[Collected data]
%%
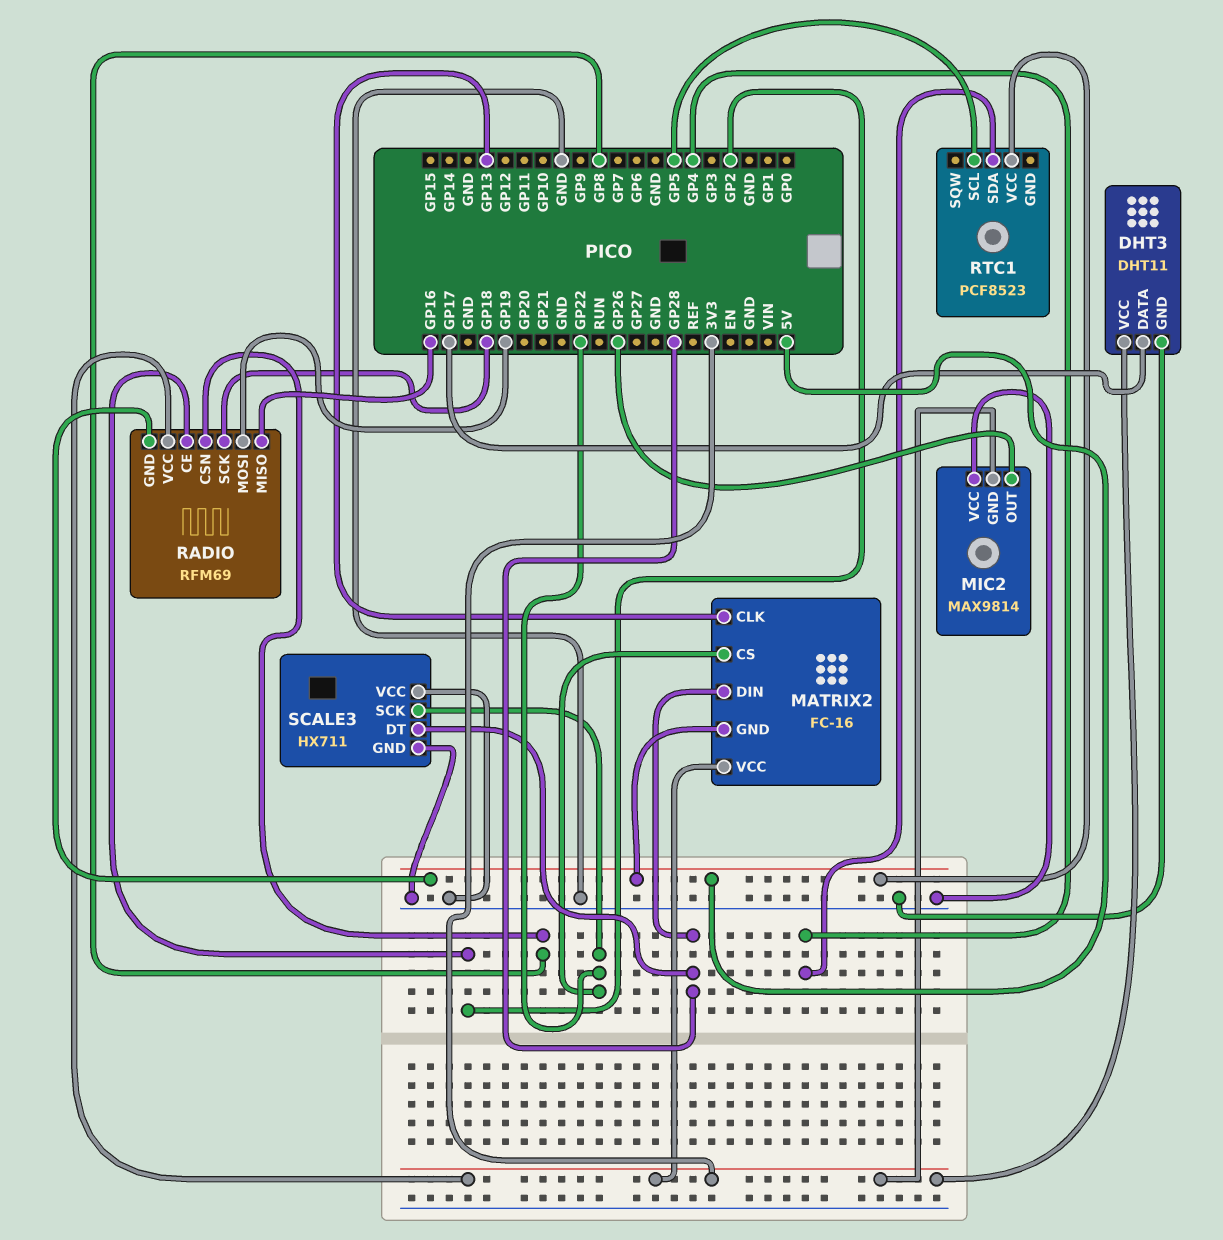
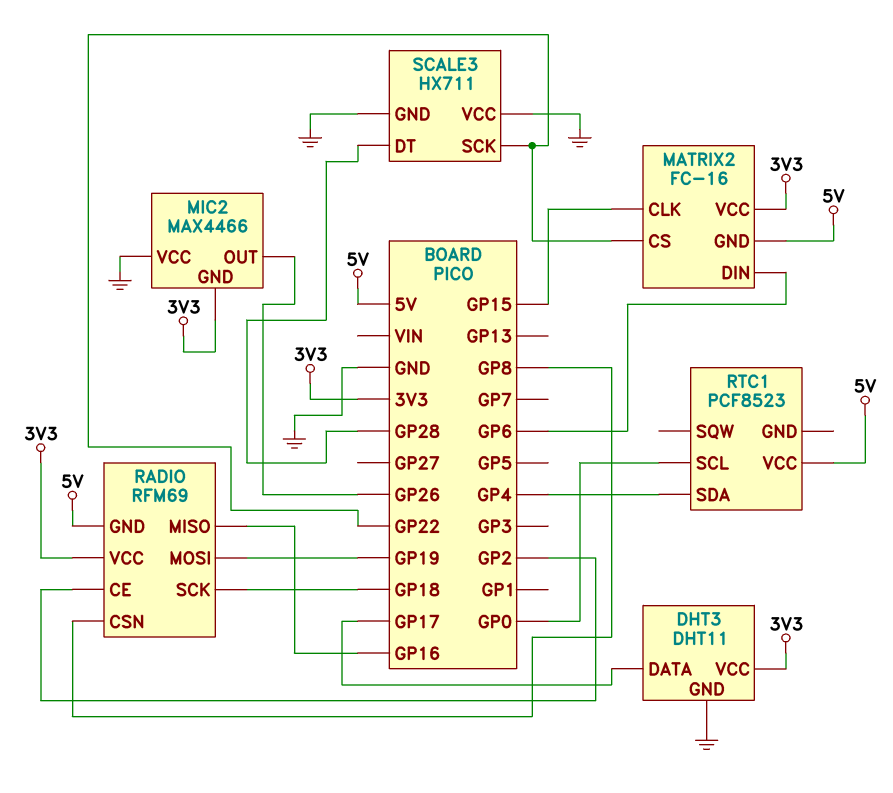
MATRIX2 pin CLK: GP13 -> GP15
MATRIX2 pin DIN: GP28 -> GP6
MIC2: MAX9814 -> MAX4466
RTC1 pin SCL: GP5 -> GP0

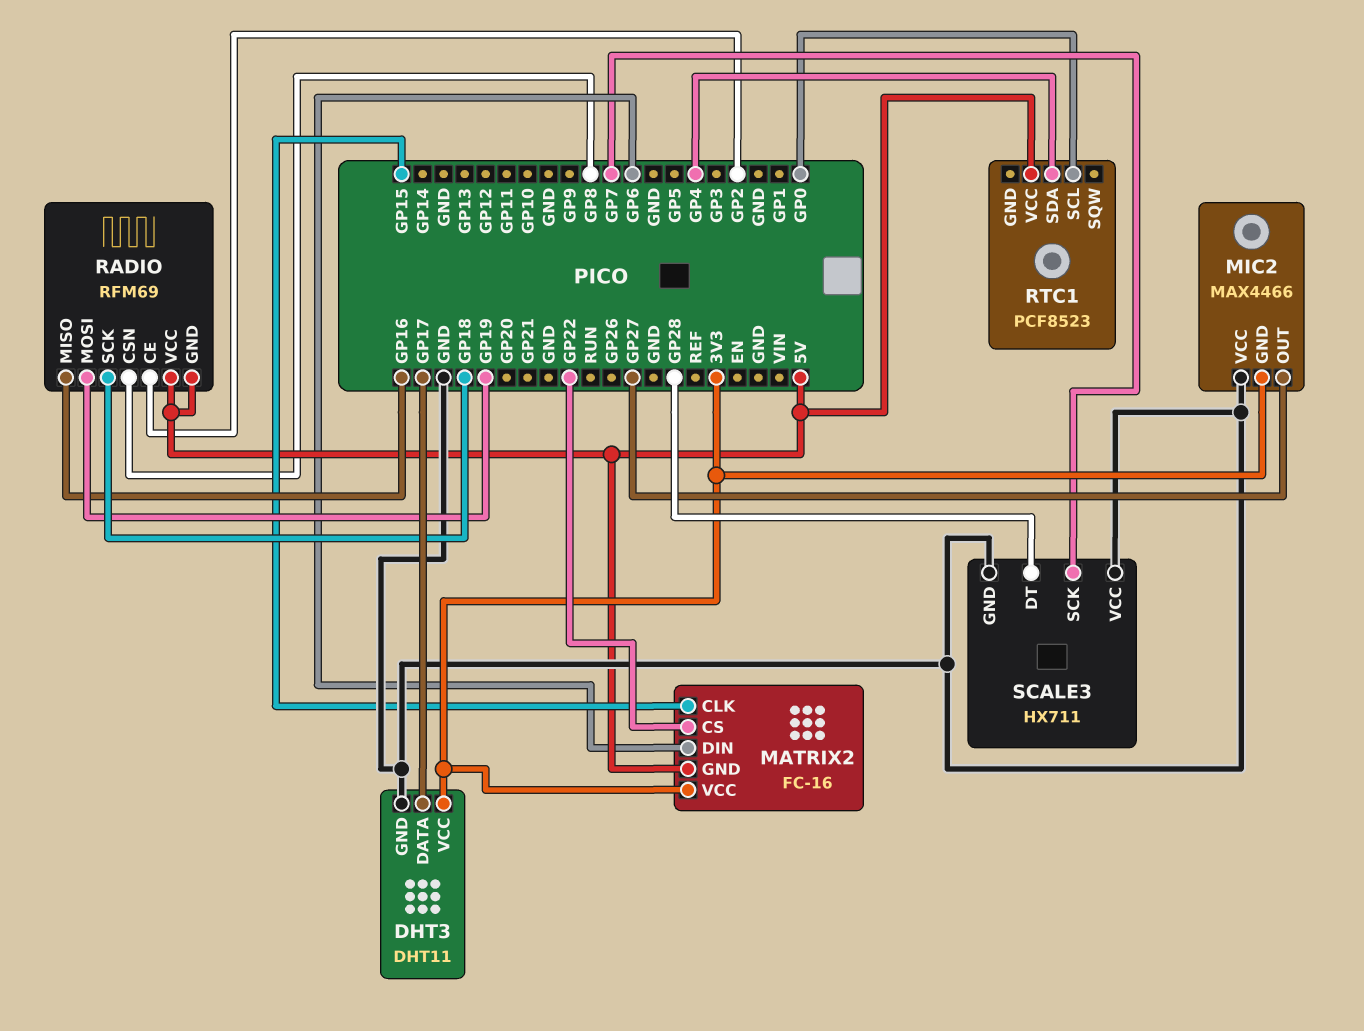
MIC2 pin OUT: GP26 -> GP27
RADIO pin VCC: 3V3 -> 5V
SCALE3 pin SCK: GP22 -> GP7

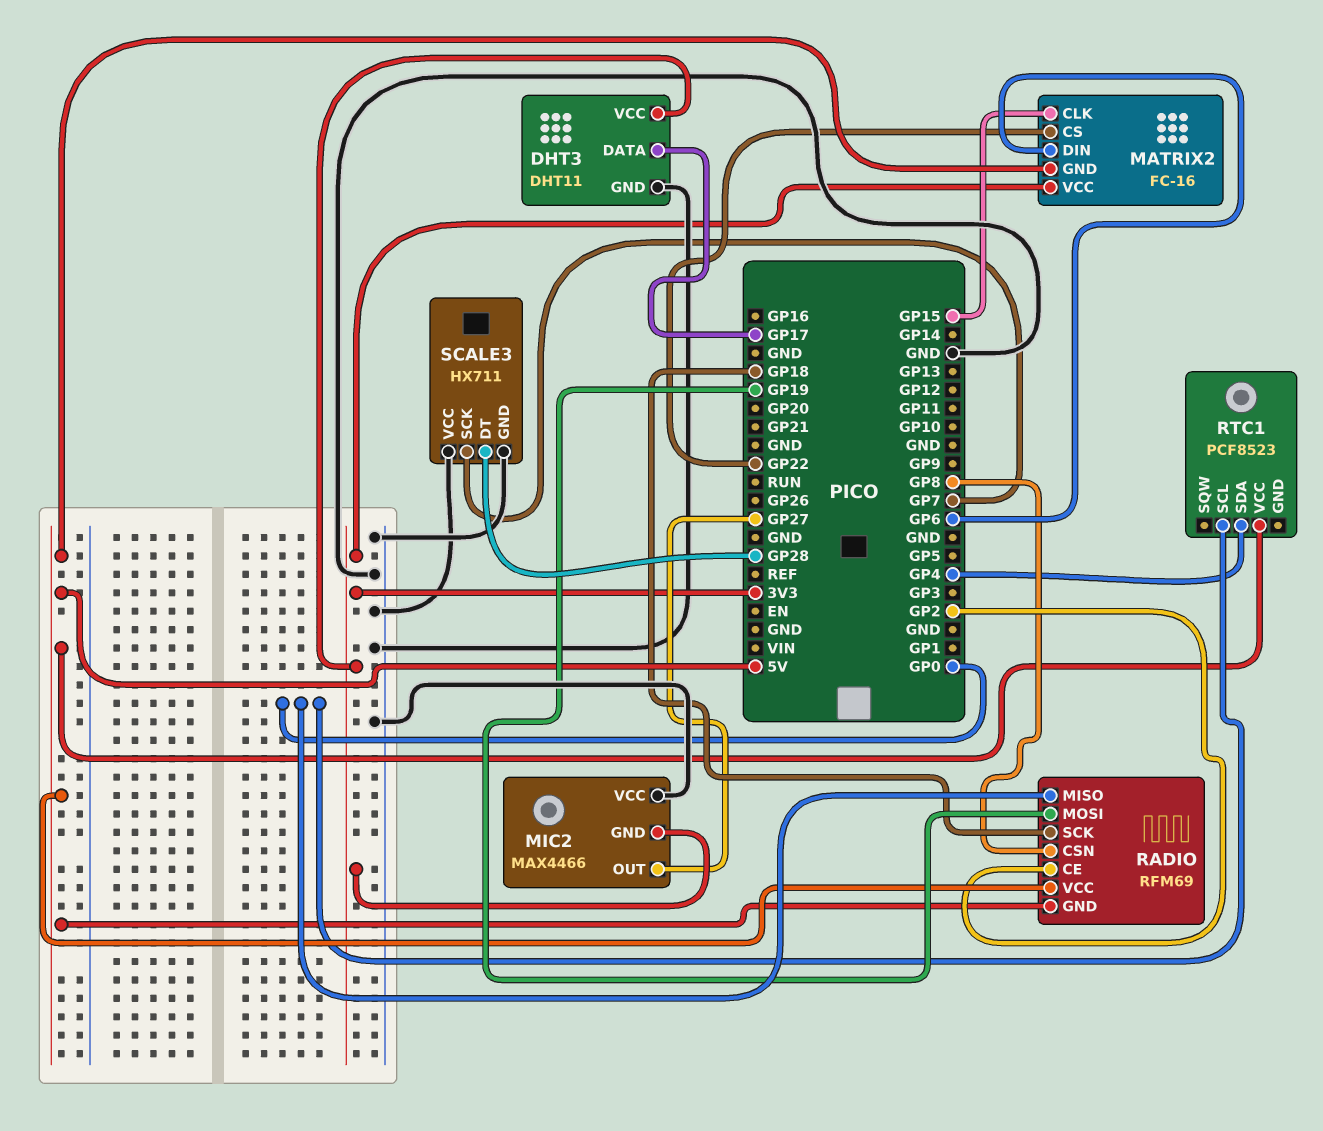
RADIO pin MISO: GP16 -> GP0

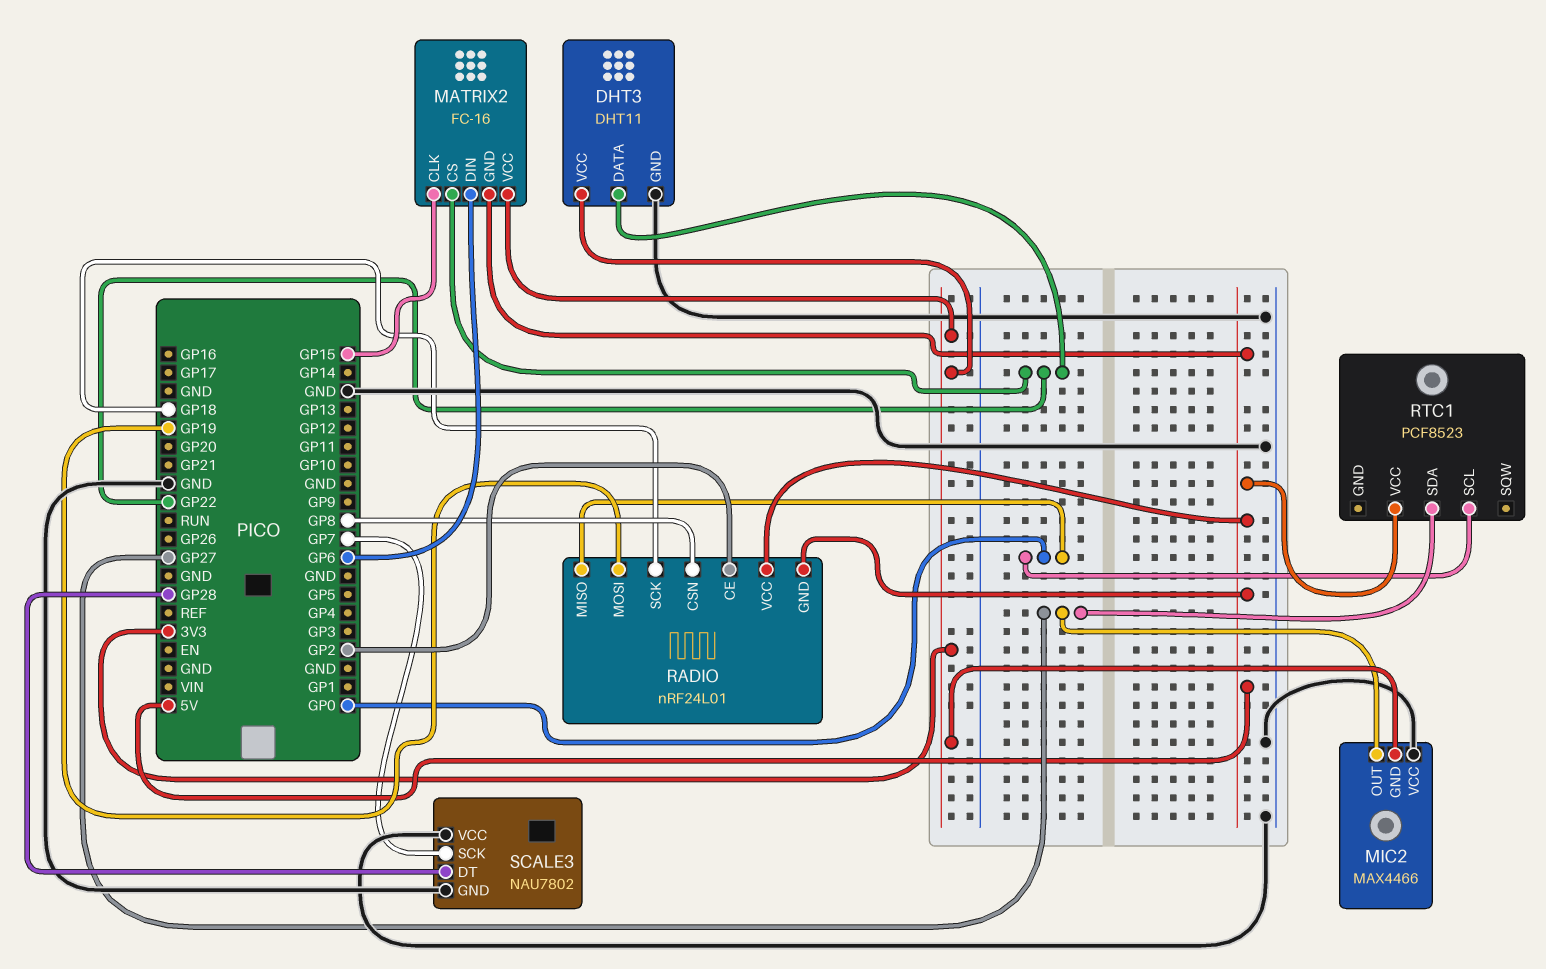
DHT3 pin DATA: GP17 -> GP22
RADIO: RFM69 -> nRF24L01
RTC1 pin SDA: GP4 -> GP27
SCALE3: HX711 -> NAU7802

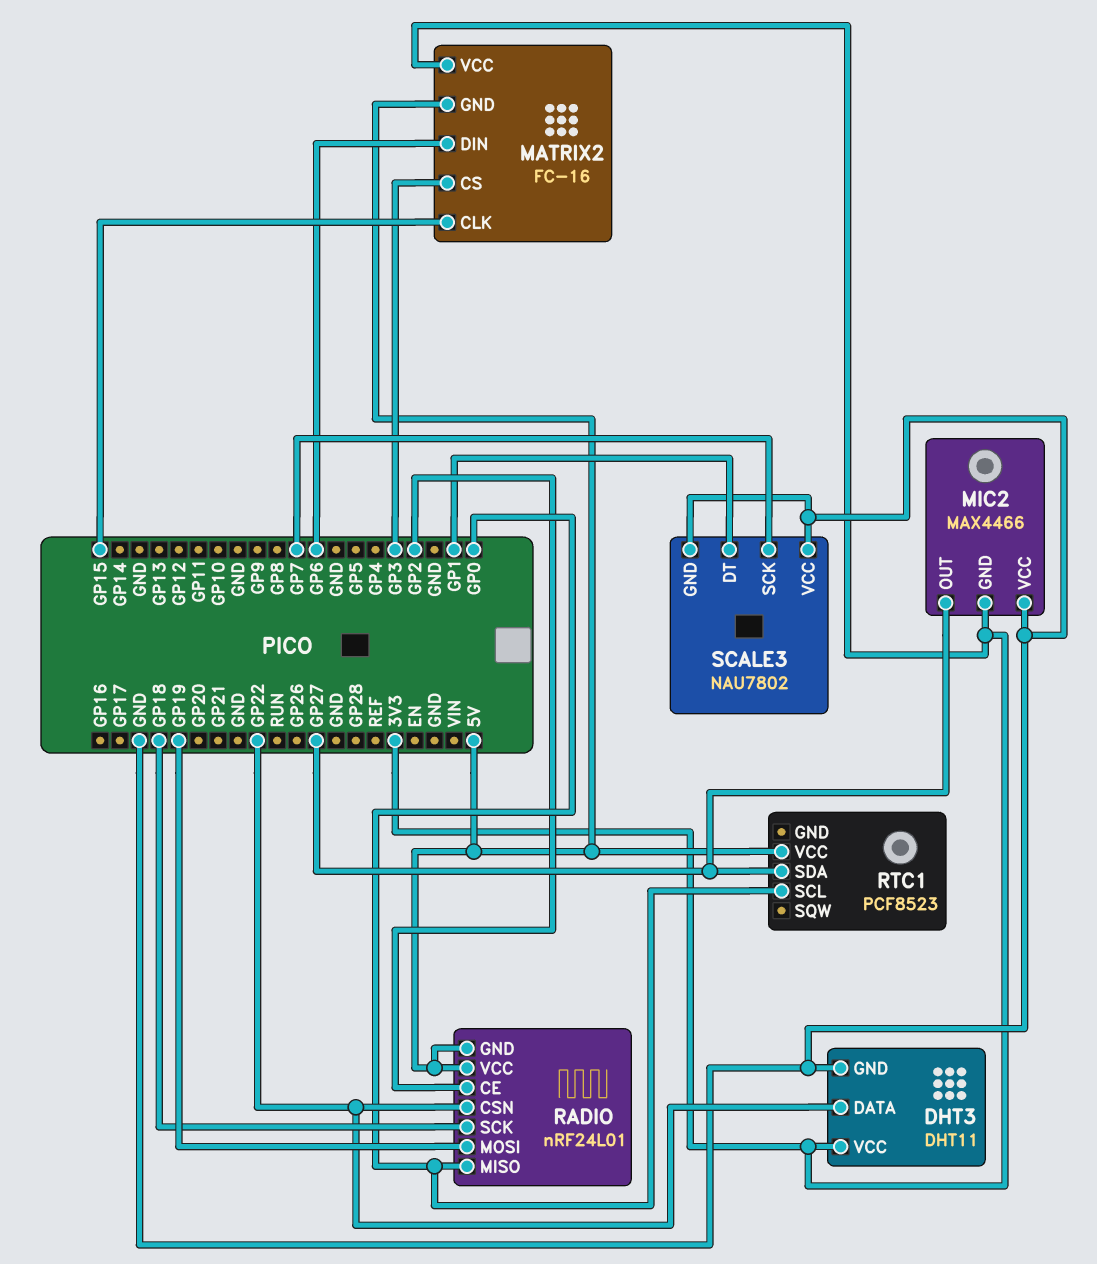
MATRIX2 pin CS: GP22 -> GP3
RADIO pin CSN: GP8 -> GP22
SCALE3 pin DT: GP28 -> GP1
%%
Write the records out once more, exactly as they appear, with no pictures.

• Written response
MATRIX2 pin CLK: GP13 -> GP15
MATRIX2 pin DIN: GP28 -> GP6
MIC2: MAX9814 -> MAX4466
RTC1 pin SCL: GP5 -> GP0

MIC2 pin OUT: GP26 -> GP27
RADIO pin VCC: 3V3 -> 5V
SCALE3 pin SCK: GP22 -> GP7

RADIO pin MISO: GP16 -> GP0

DHT3 pin DATA: GP17 -> GP22
RADIO: RFM69 -> nRF24L01
RTC1 pin SDA: GP4 -> GP27
SCALE3: HX711 -> NAU7802

MATRIX2 pin CS: GP22 -> GP3
RADIO pin CSN: GP8 -> GP22
SCALE3 pin DT: GP28 -> GP1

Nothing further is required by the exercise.